INFORMATION PROVIDED.
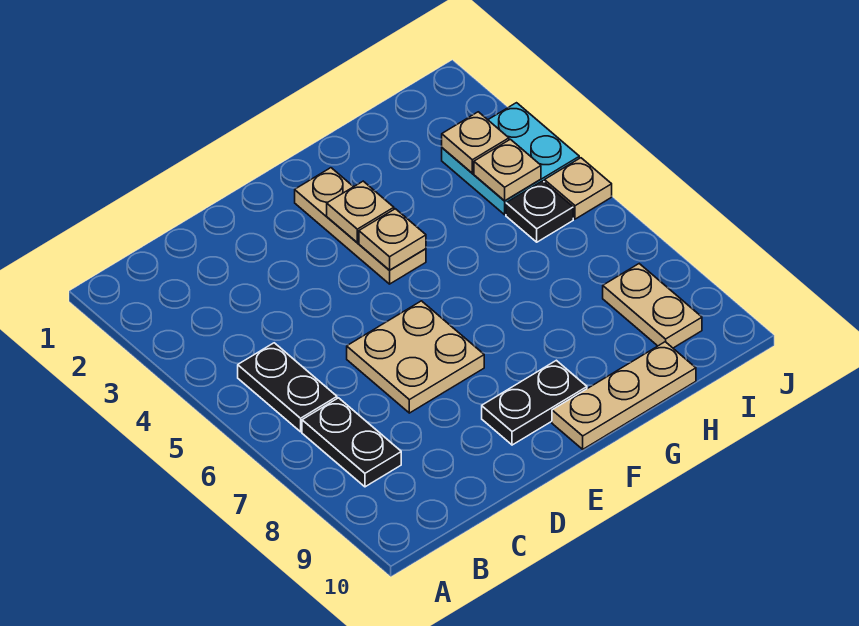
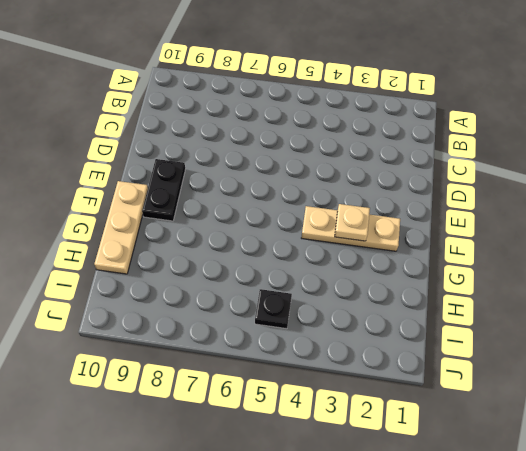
none -> black 1x2 plate [238,343,337,432]
none -> black 1x2 plate [302,398,401,487]
none -> tan 2x2 plate [347,301,484,413]

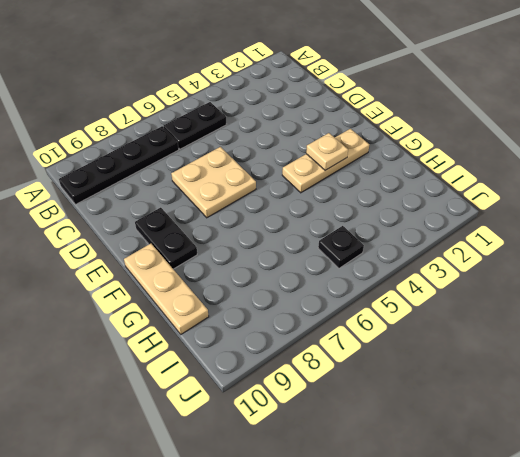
black 1x4 plate [59,126,179,205] -> black 1x2 plate [302,398,401,487]
none -> cyan 2x2 plate [442,103,579,215]
none -> tan 1x2 plate [603,264,702,348]
none -> tan 1x1 plate [544,158,612,219]

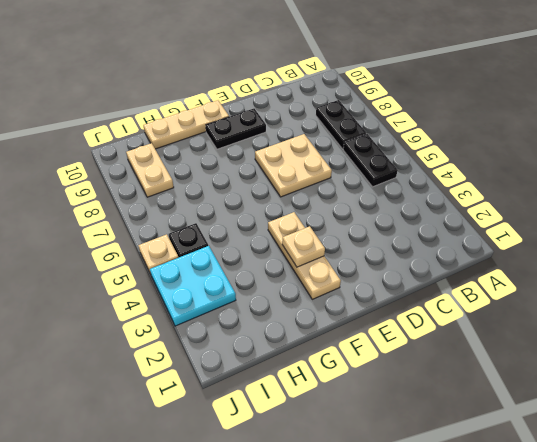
none -> tan 1x1 plate [359,209,426,270]
none -> tan 1x1 plate [442,112,509,173]
none -> tan 1x1 plate [474,139,541,201]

ASSIGNMENT. Go through the listing above and list every line that has the word "none".

RESPONSE.
none -> black 1x2 plate [238,343,337,432]
none -> black 1x2 plate [302,398,401,487]
none -> tan 2x2 plate [347,301,484,413]
none -> cyan 2x2 plate [442,103,579,215]
none -> tan 1x2 plate [603,264,702,348]
none -> tan 1x1 plate [544,158,612,219]
none -> tan 1x1 plate [359,209,426,270]
none -> tan 1x1 plate [442,112,509,173]
none -> tan 1x1 plate [474,139,541,201]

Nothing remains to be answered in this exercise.